"""

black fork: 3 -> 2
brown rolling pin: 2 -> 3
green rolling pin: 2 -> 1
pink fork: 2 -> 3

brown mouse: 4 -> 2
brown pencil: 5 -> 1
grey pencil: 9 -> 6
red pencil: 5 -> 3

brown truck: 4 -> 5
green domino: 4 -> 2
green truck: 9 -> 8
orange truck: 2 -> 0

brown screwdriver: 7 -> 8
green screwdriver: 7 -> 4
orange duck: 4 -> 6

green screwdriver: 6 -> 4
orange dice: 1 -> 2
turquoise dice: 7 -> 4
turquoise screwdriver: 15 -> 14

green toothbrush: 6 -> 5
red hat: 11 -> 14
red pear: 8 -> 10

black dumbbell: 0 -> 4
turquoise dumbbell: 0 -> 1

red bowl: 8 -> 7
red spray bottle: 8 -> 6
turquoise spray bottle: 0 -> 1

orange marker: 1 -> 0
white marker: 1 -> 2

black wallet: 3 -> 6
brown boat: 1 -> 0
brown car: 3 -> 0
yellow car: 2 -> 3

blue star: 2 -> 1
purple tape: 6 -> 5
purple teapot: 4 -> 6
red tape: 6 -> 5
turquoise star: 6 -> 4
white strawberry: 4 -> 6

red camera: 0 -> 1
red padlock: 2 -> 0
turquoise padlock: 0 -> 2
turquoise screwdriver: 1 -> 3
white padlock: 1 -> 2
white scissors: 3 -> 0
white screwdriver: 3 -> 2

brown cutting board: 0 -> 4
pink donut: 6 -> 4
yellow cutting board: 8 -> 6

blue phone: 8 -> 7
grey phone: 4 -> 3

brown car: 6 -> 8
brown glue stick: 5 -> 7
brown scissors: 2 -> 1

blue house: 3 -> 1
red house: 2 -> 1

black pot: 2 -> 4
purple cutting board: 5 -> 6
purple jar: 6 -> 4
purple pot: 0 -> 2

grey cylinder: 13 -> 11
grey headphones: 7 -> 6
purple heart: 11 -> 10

"""

• [Task brief]: Copy out the full set of entries without altering anything.

• [Exercise result]:
black fork: 3 -> 2
brown rolling pin: 2 -> 3
green rolling pin: 2 -> 1
pink fork: 2 -> 3

brown mouse: 4 -> 2
brown pencil: 5 -> 1
grey pencil: 9 -> 6
red pencil: 5 -> 3

brown truck: 4 -> 5
green domino: 4 -> 2
green truck: 9 -> 8
orange truck: 2 -> 0

brown screwdriver: 7 -> 8
green screwdriver: 7 -> 4
orange duck: 4 -> 6

green screwdriver: 6 -> 4
orange dice: 1 -> 2
turquoise dice: 7 -> 4
turquoise screwdriver: 15 -> 14

green toothbrush: 6 -> 5
red hat: 11 -> 14
red pear: 8 -> 10

black dumbbell: 0 -> 4
turquoise dumbbell: 0 -> 1

red bowl: 8 -> 7
red spray bottle: 8 -> 6
turquoise spray bottle: 0 -> 1

orange marker: 1 -> 0
white marker: 1 -> 2

black wallet: 3 -> 6
brown boat: 1 -> 0
brown car: 3 -> 0
yellow car: 2 -> 3

blue star: 2 -> 1
purple tape: 6 -> 5
purple teapot: 4 -> 6
red tape: 6 -> 5
turquoise star: 6 -> 4
white strawberry: 4 -> 6

red camera: 0 -> 1
red padlock: 2 -> 0
turquoise padlock: 0 -> 2
turquoise screwdriver: 1 -> 3
white padlock: 1 -> 2
white scissors: 3 -> 0
white screwdriver: 3 -> 2

brown cutting board: 0 -> 4
pink donut: 6 -> 4
yellow cutting board: 8 -> 6

blue phone: 8 -> 7
grey phone: 4 -> 3

brown car: 6 -> 8
brown glue stick: 5 -> 7
brown scissors: 2 -> 1

blue house: 3 -> 1
red house: 2 -> 1

black pot: 2 -> 4
purple cutting board: 5 -> 6
purple jar: 6 -> 4
purple pot: 0 -> 2

grey cylinder: 13 -> 11
grey headphones: 7 -> 6
purple heart: 11 -> 10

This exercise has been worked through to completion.